▸ **Data to use**
+-------+
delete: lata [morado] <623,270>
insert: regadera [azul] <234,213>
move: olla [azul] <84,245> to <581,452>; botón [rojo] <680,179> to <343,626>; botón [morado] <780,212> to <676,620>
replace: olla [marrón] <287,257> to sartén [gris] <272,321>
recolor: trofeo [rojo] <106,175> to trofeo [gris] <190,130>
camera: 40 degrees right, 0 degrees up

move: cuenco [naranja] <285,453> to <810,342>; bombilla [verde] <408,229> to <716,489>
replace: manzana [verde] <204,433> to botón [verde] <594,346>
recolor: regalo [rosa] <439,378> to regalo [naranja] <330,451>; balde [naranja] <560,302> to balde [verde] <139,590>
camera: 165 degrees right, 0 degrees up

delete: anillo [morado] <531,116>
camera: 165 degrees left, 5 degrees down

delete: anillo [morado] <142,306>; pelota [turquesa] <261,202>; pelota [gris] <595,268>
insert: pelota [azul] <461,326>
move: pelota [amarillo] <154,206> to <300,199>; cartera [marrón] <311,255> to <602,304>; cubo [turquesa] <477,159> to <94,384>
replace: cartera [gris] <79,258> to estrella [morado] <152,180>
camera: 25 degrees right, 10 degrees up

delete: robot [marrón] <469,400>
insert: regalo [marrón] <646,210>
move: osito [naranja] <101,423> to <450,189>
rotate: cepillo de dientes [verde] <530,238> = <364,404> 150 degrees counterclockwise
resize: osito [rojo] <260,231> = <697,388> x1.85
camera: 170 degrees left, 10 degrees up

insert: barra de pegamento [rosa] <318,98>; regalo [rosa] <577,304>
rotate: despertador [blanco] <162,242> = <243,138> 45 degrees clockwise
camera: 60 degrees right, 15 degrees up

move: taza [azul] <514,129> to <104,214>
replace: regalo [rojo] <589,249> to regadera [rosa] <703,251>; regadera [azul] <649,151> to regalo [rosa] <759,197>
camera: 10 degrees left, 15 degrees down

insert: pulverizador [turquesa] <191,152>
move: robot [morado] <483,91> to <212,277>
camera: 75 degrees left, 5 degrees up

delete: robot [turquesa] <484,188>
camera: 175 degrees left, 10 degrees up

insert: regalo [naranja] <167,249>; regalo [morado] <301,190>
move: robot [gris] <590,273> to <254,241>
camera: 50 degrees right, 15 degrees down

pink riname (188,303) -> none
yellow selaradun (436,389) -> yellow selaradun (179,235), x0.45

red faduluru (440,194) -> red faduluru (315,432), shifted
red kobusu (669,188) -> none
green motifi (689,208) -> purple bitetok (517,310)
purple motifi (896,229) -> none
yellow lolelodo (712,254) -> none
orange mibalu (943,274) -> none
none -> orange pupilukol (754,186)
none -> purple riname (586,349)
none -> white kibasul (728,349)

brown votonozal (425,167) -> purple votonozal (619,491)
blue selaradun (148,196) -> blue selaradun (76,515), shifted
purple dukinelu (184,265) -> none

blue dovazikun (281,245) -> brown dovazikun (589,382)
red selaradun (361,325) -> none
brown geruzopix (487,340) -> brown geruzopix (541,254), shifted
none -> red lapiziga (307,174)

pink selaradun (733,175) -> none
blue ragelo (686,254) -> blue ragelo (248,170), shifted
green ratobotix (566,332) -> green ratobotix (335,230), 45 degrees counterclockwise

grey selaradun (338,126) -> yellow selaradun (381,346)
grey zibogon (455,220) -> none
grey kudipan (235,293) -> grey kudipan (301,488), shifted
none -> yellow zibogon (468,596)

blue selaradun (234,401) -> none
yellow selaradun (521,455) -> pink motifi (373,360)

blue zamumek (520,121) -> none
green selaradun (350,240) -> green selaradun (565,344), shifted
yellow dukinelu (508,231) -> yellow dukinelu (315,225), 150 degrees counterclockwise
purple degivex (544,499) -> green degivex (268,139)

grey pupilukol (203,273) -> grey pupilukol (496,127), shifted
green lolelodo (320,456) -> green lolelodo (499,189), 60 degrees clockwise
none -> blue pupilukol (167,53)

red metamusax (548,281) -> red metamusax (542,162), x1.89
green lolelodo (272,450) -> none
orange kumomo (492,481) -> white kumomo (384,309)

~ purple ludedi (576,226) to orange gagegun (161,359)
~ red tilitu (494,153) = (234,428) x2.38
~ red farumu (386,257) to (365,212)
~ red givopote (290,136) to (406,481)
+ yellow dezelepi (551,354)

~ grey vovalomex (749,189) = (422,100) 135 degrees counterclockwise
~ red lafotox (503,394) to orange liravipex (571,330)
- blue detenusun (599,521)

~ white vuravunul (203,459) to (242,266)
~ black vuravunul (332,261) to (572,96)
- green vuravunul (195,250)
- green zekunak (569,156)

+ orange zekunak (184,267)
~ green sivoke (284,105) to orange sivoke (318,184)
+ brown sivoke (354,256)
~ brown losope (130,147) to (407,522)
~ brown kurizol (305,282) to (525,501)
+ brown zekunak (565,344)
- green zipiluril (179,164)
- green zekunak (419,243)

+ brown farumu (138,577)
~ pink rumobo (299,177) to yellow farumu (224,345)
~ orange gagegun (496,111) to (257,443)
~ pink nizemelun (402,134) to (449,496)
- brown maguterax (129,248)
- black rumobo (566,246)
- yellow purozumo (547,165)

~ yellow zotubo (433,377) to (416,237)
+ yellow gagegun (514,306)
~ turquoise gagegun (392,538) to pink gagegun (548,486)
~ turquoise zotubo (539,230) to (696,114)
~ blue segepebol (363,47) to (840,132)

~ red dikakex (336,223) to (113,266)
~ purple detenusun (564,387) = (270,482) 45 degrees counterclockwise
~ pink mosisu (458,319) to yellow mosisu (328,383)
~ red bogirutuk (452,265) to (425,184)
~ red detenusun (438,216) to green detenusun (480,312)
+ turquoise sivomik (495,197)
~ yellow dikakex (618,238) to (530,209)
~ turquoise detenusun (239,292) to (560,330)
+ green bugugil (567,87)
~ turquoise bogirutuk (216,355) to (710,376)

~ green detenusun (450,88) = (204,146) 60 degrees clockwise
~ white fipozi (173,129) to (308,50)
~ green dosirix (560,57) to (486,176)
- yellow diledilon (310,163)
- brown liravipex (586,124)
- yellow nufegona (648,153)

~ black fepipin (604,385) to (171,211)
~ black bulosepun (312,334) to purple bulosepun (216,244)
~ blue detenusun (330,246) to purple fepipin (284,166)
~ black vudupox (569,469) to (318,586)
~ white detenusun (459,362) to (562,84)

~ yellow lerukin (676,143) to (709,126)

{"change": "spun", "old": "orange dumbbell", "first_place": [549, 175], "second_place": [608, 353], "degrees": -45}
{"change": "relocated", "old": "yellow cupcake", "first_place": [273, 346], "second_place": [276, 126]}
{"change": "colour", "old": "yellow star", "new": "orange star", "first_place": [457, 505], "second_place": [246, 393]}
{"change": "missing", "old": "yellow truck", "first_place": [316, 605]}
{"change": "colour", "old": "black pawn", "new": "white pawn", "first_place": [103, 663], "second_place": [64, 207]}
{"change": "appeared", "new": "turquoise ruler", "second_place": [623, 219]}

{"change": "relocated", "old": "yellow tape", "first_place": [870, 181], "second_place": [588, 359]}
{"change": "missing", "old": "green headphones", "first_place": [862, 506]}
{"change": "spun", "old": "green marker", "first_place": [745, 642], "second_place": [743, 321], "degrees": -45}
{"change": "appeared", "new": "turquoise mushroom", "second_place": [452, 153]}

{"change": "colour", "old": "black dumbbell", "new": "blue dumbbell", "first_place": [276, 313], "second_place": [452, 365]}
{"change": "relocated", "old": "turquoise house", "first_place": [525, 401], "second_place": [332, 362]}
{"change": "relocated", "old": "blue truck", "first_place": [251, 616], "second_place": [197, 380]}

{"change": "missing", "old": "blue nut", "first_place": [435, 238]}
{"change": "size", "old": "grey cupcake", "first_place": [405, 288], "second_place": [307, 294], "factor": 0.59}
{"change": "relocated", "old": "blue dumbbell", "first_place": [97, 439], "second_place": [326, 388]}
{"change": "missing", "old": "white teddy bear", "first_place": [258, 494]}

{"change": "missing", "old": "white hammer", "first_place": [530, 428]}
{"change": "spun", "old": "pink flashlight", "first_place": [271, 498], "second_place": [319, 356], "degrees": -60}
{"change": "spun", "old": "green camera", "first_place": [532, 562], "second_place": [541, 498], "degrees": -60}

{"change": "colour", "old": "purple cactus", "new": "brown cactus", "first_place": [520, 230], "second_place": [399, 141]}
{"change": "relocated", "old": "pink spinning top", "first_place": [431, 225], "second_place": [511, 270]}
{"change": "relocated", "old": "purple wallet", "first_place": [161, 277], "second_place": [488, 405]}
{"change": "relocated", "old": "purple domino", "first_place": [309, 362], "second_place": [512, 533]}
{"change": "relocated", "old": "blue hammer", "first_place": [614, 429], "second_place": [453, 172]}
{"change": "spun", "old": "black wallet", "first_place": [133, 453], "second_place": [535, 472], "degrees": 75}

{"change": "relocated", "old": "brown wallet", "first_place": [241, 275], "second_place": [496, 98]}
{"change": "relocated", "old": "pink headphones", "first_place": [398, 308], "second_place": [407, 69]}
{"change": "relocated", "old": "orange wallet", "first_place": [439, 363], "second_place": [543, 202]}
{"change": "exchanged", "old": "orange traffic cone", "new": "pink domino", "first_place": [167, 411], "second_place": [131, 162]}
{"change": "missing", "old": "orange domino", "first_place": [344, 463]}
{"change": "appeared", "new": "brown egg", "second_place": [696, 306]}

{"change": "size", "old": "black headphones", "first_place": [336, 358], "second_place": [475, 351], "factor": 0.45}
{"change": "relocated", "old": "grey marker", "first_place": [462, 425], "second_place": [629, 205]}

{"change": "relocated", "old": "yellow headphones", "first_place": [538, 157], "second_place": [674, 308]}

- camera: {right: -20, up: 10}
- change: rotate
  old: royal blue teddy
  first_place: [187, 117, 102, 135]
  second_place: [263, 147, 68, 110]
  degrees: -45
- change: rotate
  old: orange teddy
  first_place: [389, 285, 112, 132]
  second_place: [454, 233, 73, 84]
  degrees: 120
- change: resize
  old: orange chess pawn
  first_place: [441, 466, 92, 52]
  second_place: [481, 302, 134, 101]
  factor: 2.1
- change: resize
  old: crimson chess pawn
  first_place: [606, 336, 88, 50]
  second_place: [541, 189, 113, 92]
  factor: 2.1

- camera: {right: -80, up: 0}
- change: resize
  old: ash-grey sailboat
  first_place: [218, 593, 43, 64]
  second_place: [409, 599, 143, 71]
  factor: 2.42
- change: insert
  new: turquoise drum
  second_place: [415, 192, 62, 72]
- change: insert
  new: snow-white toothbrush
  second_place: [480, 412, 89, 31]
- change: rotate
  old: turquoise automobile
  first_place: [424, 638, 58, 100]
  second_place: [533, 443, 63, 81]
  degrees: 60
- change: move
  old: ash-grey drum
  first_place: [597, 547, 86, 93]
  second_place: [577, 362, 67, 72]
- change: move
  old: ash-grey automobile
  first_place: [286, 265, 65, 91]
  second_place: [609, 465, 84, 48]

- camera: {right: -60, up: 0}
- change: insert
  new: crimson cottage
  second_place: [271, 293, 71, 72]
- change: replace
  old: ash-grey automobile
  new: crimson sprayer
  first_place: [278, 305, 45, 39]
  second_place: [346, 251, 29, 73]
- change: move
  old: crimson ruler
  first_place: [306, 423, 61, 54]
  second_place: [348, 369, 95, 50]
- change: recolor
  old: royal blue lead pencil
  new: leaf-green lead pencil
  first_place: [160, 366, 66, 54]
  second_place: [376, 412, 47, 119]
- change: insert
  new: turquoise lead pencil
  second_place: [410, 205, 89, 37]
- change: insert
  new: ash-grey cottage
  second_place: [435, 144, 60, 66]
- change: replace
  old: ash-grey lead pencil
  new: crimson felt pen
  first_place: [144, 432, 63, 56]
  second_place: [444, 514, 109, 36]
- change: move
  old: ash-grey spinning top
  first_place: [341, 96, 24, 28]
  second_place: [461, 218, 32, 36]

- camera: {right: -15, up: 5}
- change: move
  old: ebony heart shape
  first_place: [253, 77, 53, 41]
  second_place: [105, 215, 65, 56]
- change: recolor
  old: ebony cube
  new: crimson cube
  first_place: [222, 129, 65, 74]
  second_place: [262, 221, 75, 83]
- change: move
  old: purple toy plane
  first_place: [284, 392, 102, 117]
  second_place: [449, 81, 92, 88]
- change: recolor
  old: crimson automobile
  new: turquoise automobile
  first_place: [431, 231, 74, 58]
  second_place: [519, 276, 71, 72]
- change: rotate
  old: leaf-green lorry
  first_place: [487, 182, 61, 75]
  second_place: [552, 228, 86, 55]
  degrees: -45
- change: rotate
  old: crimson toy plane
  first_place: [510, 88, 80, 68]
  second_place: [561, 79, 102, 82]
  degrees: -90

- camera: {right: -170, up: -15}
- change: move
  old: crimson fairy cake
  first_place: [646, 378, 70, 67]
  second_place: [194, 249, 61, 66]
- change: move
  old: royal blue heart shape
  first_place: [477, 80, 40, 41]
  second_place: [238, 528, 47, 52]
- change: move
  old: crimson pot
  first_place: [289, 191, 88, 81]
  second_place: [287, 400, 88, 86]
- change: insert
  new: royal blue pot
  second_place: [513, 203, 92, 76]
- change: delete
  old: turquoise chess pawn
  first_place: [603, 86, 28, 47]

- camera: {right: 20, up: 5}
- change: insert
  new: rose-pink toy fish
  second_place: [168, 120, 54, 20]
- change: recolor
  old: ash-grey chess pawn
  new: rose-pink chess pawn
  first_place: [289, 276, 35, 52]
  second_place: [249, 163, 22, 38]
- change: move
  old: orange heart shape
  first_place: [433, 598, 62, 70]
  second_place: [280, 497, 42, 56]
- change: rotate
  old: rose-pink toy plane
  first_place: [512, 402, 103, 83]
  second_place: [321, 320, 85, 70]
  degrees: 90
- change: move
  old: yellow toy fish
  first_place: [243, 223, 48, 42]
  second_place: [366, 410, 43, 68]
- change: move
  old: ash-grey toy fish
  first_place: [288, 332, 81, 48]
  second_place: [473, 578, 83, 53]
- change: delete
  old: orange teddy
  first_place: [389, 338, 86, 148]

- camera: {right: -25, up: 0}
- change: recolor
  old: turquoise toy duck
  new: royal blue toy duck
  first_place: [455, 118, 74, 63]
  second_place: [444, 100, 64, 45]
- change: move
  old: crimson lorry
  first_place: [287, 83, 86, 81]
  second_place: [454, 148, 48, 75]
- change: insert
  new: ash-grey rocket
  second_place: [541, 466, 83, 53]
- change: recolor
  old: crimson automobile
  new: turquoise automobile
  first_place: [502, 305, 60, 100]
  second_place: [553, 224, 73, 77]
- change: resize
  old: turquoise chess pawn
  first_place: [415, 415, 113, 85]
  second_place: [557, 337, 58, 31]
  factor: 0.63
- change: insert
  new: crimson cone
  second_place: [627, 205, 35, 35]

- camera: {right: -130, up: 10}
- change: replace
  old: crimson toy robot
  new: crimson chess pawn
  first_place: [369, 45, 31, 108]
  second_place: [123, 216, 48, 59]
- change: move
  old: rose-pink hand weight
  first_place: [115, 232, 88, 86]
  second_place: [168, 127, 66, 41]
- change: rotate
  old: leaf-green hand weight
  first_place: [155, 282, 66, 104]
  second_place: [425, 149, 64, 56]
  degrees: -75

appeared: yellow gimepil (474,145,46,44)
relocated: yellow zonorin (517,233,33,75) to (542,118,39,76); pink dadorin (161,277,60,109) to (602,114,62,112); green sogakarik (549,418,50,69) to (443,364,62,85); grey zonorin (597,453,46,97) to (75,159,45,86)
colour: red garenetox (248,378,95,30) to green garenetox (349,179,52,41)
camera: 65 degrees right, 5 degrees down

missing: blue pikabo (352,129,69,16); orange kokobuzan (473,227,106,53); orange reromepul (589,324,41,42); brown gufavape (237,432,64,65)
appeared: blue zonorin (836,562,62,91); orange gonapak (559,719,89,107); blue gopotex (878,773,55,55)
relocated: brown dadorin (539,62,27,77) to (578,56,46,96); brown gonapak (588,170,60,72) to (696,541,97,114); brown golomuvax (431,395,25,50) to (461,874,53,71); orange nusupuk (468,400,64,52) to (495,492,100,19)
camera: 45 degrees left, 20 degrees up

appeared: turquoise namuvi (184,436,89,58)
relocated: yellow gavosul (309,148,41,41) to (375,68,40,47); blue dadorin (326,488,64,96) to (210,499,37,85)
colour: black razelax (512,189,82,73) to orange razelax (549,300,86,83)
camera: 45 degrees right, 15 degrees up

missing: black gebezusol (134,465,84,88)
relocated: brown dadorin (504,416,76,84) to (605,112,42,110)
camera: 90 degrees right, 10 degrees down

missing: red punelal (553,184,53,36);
+-------+
▸ **About this exercise**
In the listing above, count every line that contains the word "olla" and give the number with no comment.

▸ **Result for this task**
2